* [THE PROBLEM]: Output the lines from the line with "gray cross: moved 1 px left, 2 px up" to the line with "red hexagon: rotated", both included, as a JSON list of strings with one string per line and no blank lines. Leave the pictures out of the answer.

* [ENTRIES SHOWN]:
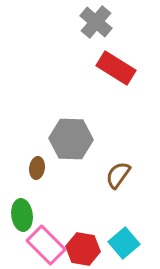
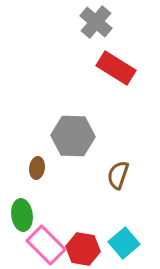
gray hexagon: moved 2 px right, 3 px up
brown semicircle: rotated 16 degrees counterclockwise
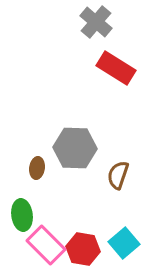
gray hexagon: moved 2 px right, 12 px down
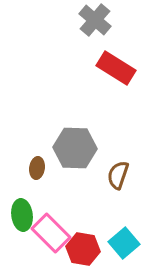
gray cross: moved 1 px left, 2 px up
pink rectangle: moved 5 px right, 12 px up
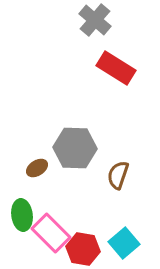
brown ellipse: rotated 50 degrees clockwise
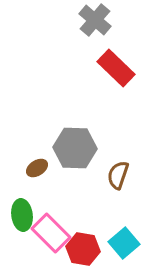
red rectangle: rotated 12 degrees clockwise
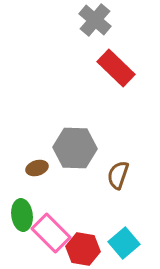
brown ellipse: rotated 15 degrees clockwise
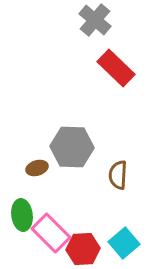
gray hexagon: moved 3 px left, 1 px up
brown semicircle: rotated 16 degrees counterclockwise
red hexagon: rotated 12 degrees counterclockwise
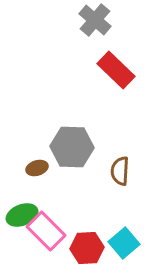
red rectangle: moved 2 px down
brown semicircle: moved 2 px right, 4 px up
green ellipse: rotated 76 degrees clockwise
pink rectangle: moved 5 px left, 2 px up
red hexagon: moved 4 px right, 1 px up
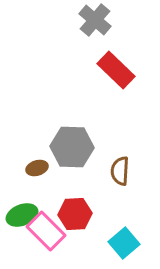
red hexagon: moved 12 px left, 34 px up
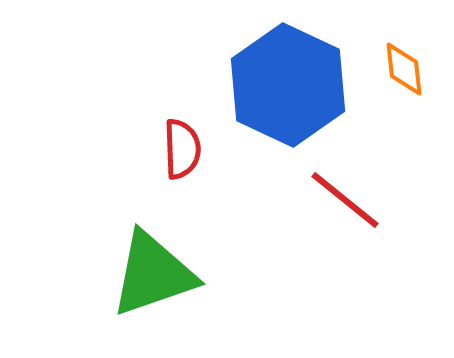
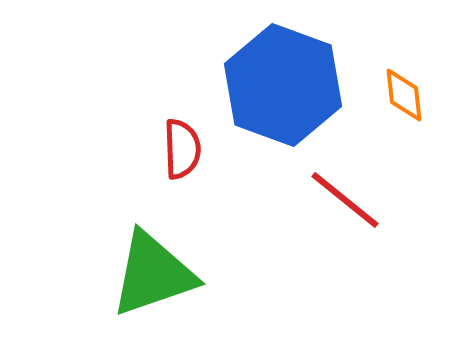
orange diamond: moved 26 px down
blue hexagon: moved 5 px left; rotated 5 degrees counterclockwise
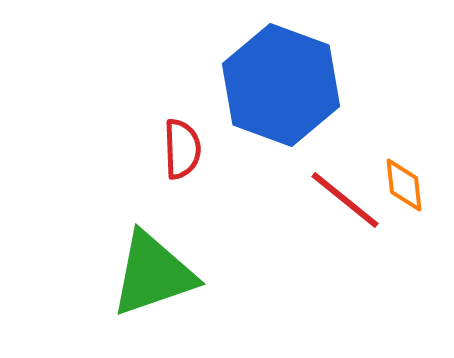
blue hexagon: moved 2 px left
orange diamond: moved 90 px down
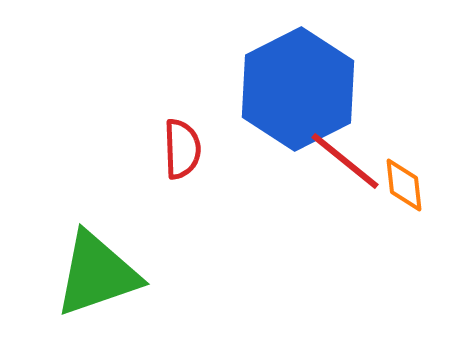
blue hexagon: moved 17 px right, 4 px down; rotated 13 degrees clockwise
red line: moved 39 px up
green triangle: moved 56 px left
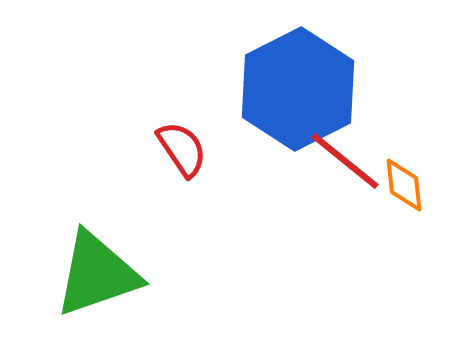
red semicircle: rotated 32 degrees counterclockwise
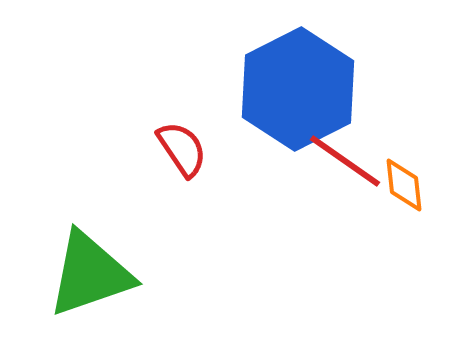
red line: rotated 4 degrees counterclockwise
green triangle: moved 7 px left
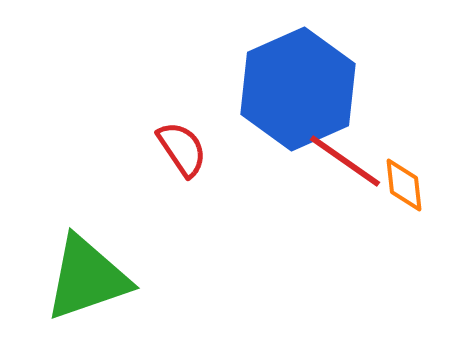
blue hexagon: rotated 3 degrees clockwise
green triangle: moved 3 px left, 4 px down
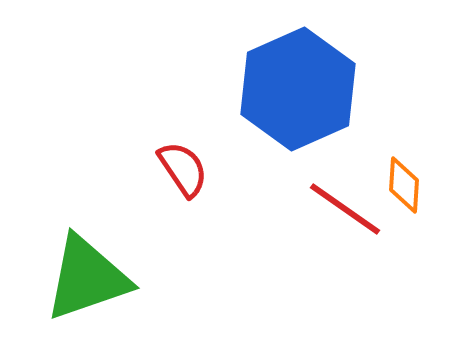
red semicircle: moved 1 px right, 20 px down
red line: moved 48 px down
orange diamond: rotated 10 degrees clockwise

* [EXERCISE OUTPUT]:
[
  "gray cross: moved 1 px left, 2 px up",
  "pink rectangle: moved 5 px right, 12 px up",
  "brown ellipse: rotated 50 degrees clockwise",
  "red rectangle: rotated 12 degrees clockwise",
  "brown ellipse: rotated 15 degrees clockwise",
  "gray hexagon: moved 3 px left, 1 px up",
  "brown semicircle: rotated 16 degrees counterclockwise",
  "red hexagon: rotated 12 degrees counterclockwise"
]